--- start Materials provided ---

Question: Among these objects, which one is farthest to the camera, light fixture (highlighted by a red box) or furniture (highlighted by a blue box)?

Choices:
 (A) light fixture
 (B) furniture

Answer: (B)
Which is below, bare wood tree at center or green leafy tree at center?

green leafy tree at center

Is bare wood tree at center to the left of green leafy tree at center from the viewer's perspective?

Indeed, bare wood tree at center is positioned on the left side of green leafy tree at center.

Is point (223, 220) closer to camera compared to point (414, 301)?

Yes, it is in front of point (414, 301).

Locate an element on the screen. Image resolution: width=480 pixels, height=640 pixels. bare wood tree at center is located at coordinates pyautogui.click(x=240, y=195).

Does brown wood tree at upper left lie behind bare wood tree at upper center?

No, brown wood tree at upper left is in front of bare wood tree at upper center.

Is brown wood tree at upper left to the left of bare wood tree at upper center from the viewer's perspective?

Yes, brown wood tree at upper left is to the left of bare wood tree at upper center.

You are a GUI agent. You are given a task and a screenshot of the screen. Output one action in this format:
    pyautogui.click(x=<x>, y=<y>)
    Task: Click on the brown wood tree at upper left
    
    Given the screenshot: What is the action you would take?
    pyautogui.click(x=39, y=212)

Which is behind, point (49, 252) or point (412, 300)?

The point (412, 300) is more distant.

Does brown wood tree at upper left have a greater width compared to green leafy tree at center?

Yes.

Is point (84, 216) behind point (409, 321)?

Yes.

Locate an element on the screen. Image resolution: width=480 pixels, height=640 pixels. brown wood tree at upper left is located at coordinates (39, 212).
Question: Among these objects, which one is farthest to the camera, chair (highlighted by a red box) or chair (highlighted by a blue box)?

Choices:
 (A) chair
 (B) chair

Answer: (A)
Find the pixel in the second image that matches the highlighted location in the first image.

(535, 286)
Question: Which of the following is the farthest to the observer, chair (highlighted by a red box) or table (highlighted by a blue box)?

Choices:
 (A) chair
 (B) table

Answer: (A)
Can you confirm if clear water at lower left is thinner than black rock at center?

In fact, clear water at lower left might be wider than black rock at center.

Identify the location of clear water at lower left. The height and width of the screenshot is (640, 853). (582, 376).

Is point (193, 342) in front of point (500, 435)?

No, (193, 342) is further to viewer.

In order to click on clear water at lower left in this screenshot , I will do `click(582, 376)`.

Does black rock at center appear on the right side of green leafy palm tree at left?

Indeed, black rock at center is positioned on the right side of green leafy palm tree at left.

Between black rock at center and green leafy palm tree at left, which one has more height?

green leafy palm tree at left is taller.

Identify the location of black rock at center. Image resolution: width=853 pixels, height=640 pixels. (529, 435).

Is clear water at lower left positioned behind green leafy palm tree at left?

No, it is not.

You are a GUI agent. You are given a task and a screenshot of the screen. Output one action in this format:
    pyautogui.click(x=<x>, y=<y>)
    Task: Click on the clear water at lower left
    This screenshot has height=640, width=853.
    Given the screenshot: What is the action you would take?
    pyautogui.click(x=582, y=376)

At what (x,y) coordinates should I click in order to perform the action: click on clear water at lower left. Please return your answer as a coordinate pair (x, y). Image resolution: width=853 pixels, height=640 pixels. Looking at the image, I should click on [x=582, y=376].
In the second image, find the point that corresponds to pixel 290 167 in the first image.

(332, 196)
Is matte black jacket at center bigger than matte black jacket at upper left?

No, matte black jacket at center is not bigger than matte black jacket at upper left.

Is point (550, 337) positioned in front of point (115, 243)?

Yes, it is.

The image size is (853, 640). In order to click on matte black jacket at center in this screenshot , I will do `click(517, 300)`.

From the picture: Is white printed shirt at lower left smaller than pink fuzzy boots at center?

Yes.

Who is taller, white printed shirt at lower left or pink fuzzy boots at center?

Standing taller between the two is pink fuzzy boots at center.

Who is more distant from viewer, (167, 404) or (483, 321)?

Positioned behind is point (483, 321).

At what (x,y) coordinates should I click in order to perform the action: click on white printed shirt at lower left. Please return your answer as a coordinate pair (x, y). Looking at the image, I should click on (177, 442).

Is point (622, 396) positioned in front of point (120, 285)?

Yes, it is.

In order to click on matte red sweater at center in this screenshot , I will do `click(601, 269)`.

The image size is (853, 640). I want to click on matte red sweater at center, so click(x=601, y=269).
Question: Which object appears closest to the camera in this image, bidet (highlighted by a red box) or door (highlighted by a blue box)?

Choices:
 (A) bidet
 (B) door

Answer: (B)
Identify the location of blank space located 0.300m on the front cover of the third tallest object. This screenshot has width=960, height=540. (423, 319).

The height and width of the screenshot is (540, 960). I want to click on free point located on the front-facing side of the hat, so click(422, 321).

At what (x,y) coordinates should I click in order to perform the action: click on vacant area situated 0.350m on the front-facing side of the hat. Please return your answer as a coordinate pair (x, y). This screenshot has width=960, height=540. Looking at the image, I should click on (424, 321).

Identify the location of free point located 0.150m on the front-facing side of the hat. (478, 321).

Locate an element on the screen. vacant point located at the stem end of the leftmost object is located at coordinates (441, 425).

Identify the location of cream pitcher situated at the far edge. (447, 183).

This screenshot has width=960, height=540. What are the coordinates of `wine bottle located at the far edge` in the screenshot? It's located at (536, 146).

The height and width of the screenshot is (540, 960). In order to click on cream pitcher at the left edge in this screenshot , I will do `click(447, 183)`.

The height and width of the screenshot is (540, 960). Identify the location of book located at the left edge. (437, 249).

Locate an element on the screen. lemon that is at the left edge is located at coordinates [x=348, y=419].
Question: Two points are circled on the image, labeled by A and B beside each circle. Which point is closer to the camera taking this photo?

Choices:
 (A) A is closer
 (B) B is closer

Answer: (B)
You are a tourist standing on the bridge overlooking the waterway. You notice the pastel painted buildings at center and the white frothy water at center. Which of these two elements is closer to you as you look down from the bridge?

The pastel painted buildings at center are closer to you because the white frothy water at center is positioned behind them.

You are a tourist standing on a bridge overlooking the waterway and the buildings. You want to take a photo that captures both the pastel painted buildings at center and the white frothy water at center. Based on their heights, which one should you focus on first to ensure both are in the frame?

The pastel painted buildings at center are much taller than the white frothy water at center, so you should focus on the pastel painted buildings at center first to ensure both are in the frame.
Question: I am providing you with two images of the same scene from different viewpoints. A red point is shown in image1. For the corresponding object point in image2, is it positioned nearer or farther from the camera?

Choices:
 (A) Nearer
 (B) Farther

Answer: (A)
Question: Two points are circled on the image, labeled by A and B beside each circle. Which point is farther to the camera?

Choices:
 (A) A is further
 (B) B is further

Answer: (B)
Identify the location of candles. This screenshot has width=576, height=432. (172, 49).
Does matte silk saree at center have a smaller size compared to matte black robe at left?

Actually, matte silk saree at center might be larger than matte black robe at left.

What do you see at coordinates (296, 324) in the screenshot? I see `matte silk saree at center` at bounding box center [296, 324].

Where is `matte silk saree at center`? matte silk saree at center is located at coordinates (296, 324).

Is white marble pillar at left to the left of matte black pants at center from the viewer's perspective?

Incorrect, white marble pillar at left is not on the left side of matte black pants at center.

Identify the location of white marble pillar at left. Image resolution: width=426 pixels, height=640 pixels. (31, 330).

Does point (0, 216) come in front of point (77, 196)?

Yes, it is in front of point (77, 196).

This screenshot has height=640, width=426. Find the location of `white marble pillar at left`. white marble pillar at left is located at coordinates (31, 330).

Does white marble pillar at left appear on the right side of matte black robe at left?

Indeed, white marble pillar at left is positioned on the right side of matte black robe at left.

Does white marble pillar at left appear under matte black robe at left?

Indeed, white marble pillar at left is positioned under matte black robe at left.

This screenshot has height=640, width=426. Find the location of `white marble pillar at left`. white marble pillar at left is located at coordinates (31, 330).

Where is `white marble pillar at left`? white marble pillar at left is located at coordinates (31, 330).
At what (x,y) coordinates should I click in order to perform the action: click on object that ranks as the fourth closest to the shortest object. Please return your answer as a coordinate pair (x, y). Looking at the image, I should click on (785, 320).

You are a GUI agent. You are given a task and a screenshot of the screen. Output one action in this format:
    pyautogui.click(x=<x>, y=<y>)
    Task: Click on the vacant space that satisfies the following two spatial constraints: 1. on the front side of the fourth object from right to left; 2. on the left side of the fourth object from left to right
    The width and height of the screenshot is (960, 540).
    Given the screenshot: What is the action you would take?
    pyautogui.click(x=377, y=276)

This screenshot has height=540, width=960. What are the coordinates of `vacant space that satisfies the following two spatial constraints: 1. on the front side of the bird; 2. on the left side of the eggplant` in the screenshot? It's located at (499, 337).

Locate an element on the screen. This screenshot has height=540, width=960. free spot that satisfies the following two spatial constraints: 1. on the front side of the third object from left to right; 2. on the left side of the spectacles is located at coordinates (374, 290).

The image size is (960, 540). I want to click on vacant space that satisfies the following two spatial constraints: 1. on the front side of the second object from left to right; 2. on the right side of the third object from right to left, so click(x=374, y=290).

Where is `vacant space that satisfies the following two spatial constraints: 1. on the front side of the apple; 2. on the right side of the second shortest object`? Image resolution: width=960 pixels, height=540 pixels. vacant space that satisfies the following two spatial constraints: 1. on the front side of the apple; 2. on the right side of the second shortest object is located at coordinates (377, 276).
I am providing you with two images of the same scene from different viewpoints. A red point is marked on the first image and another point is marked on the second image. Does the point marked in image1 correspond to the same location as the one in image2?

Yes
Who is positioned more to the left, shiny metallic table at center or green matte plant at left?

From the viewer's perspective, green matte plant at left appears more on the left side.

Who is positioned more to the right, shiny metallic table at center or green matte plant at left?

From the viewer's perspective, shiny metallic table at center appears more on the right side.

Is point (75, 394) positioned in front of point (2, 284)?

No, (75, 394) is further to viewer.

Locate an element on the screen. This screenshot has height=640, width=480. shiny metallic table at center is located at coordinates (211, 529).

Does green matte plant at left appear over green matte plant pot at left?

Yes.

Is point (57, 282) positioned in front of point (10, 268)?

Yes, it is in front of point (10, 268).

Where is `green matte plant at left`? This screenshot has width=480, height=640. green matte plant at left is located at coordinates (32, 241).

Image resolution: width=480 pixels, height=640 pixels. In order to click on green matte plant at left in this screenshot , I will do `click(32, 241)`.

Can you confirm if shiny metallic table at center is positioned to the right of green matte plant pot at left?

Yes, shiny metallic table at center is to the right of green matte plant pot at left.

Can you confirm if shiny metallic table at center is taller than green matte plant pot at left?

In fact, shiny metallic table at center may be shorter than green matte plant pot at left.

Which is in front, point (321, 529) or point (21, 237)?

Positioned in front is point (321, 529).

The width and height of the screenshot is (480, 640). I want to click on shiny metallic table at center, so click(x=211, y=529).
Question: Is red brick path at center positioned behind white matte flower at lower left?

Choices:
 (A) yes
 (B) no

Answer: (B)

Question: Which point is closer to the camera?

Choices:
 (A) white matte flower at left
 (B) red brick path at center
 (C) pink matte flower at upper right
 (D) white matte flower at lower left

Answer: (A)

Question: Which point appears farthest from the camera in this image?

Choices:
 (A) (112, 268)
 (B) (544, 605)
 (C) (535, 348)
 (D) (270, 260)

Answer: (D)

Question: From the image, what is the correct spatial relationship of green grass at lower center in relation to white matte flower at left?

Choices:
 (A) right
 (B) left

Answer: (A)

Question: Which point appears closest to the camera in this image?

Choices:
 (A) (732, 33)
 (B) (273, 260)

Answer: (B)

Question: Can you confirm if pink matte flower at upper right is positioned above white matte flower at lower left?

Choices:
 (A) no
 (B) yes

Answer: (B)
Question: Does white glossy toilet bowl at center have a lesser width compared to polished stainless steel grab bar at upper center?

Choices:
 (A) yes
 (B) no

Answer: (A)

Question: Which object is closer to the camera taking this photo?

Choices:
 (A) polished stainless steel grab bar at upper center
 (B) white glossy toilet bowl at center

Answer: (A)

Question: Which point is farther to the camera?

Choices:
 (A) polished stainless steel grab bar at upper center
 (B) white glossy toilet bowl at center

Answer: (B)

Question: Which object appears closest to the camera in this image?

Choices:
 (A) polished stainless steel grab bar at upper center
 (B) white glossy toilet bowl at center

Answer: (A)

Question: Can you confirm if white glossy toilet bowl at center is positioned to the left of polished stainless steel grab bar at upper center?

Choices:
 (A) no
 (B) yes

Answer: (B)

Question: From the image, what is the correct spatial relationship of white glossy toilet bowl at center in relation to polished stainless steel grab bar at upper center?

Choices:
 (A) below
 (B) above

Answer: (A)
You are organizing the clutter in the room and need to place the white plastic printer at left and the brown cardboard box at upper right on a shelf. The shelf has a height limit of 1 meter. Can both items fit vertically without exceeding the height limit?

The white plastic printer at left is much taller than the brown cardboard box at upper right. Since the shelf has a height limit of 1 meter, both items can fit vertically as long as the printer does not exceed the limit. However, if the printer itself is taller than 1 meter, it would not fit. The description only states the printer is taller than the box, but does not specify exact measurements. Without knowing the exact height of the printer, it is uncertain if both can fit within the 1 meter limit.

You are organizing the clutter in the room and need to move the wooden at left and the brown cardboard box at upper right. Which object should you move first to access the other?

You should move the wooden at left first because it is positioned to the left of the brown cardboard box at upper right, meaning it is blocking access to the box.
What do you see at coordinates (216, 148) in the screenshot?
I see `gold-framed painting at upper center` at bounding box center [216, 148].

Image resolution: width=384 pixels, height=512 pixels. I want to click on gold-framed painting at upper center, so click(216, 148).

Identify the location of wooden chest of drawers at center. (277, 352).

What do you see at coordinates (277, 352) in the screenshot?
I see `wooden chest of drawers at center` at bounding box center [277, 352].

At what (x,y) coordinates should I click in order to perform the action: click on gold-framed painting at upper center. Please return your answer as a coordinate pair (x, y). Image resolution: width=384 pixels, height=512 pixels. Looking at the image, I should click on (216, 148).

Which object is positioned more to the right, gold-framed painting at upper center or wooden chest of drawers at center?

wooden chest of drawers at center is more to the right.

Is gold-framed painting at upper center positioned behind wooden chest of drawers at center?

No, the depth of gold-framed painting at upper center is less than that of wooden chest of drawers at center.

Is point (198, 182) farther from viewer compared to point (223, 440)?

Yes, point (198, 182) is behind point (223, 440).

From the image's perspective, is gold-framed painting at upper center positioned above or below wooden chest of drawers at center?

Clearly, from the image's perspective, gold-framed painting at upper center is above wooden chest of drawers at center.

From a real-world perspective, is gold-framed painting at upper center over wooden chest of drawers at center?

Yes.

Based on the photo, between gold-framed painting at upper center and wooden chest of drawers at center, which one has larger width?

--- end Materials provided ---

Copy the items word for word, beginning at the very first line and continuing through the line that contains "The point (412, 300) is more distant.".

Question: Among these objects, which one is farthest to the camera, light fixture (highlighted by a red box) or furniture (highlighted by a blue box)?

Choices:
 (A) light fixture
 (B) furniture

Answer: (B)
Which is below, bare wood tree at center or green leafy tree at center?

green leafy tree at center

Is bare wood tree at center to the left of green leafy tree at center from the viewer's perspective?

Indeed, bare wood tree at center is positioned on the left side of green leafy tree at center.

Is point (223, 220) closer to camera compared to point (414, 301)?

Yes, it is in front of point (414, 301).

Locate an element on the screen. Image resolution: width=480 pixels, height=640 pixels. bare wood tree at center is located at coordinates pyautogui.click(x=240, y=195).

Does brown wood tree at upper left lie behind bare wood tree at upper center?

No, brown wood tree at upper left is in front of bare wood tree at upper center.

Is brown wood tree at upper left to the left of bare wood tree at upper center from the viewer's perspective?

Yes, brown wood tree at upper left is to the left of bare wood tree at upper center.

You are a GUI agent. You are given a task and a screenshot of the screen. Output one action in this format:
    pyautogui.click(x=<x>, y=<y>)
    Task: Click on the brown wood tree at upper left
    
    Given the screenshot: What is the action you would take?
    pyautogui.click(x=39, y=212)

Which is behind, point (49, 252) or point (412, 300)?

The point (412, 300) is more distant.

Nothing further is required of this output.